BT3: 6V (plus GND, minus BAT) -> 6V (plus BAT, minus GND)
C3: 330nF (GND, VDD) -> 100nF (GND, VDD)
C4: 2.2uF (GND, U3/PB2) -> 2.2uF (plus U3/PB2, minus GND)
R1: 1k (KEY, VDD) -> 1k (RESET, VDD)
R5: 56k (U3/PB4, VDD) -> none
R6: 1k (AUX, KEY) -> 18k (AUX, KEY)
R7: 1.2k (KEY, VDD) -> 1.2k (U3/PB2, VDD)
--
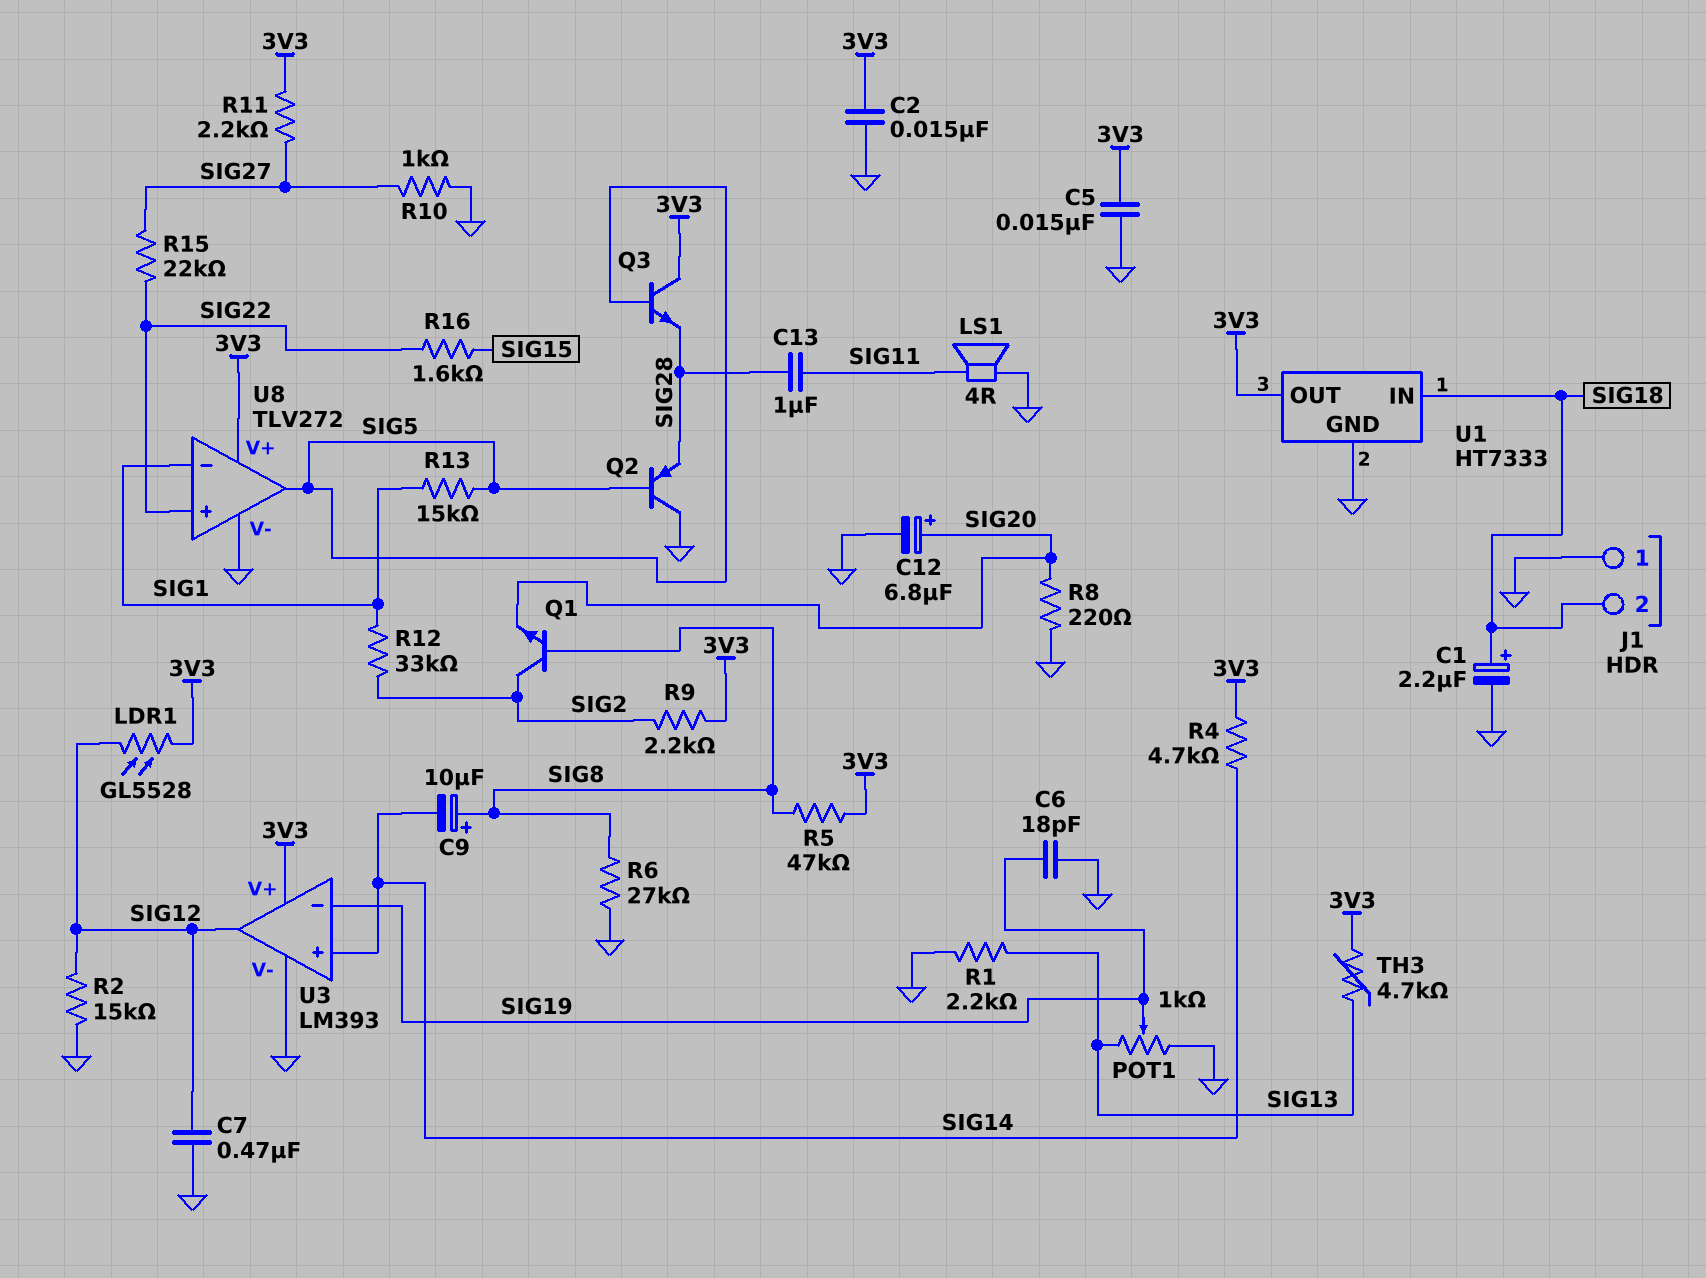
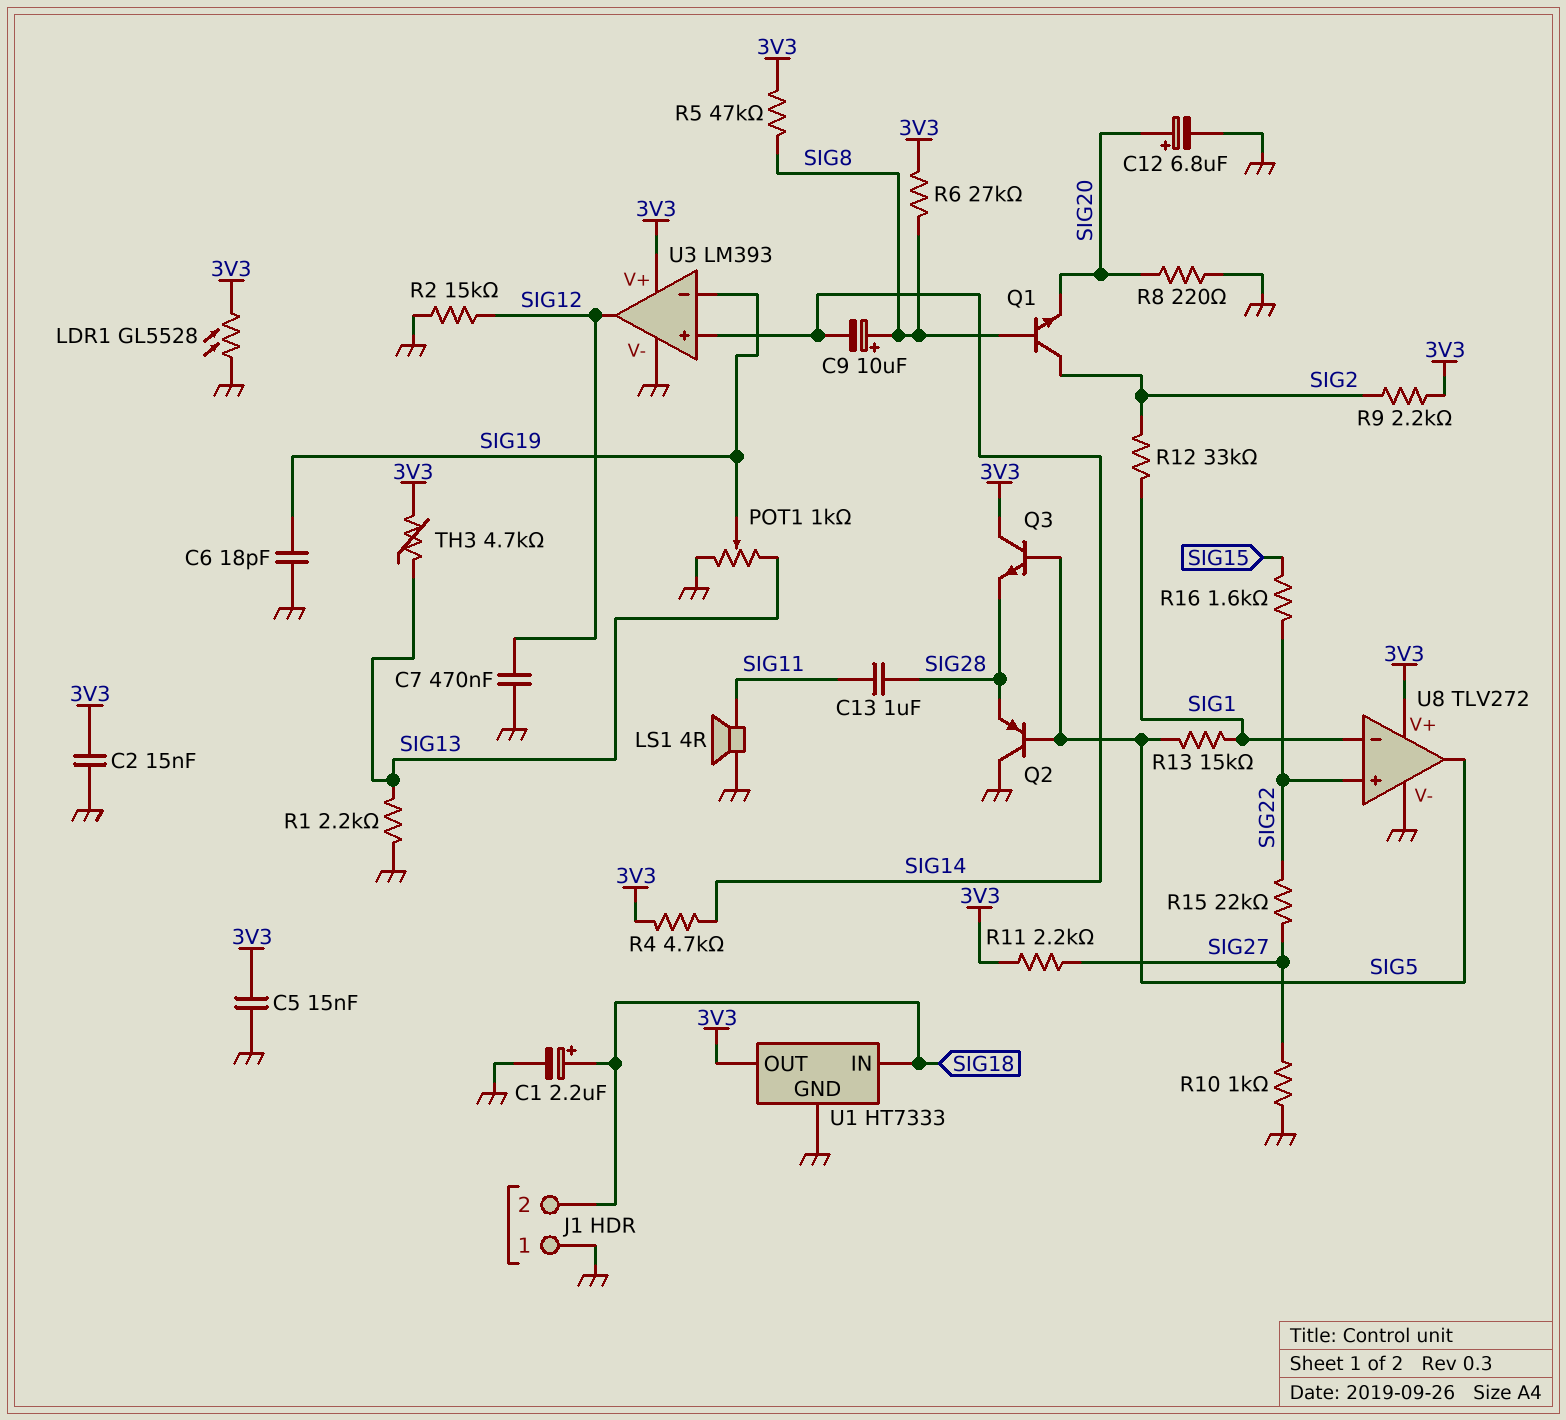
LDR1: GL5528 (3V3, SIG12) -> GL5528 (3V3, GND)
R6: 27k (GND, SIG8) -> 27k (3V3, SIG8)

**What you need to do**
Go through the listing above and write out exactly the lines starting with the one holding "BT3: 6V (plus" and running through the one holding "R7: 1.2k (KEY, VDD) -> 1.2k (U3/PB2, VDD)", ends included, and no others.

**Task solution**
BT3: 6V (plus GND, minus BAT) -> 6V (plus BAT, minus GND)
C3: 330nF (GND, VDD) -> 100nF (GND, VDD)
C4: 2.2uF (GND, U3/PB2) -> 2.2uF (plus U3/PB2, minus GND)
R1: 1k (KEY, VDD) -> 1k (RESET, VDD)
R5: 56k (U3/PB4, VDD) -> none
R6: 1k (AUX, KEY) -> 18k (AUX, KEY)
R7: 1.2k (KEY, VDD) -> 1.2k (U3/PB2, VDD)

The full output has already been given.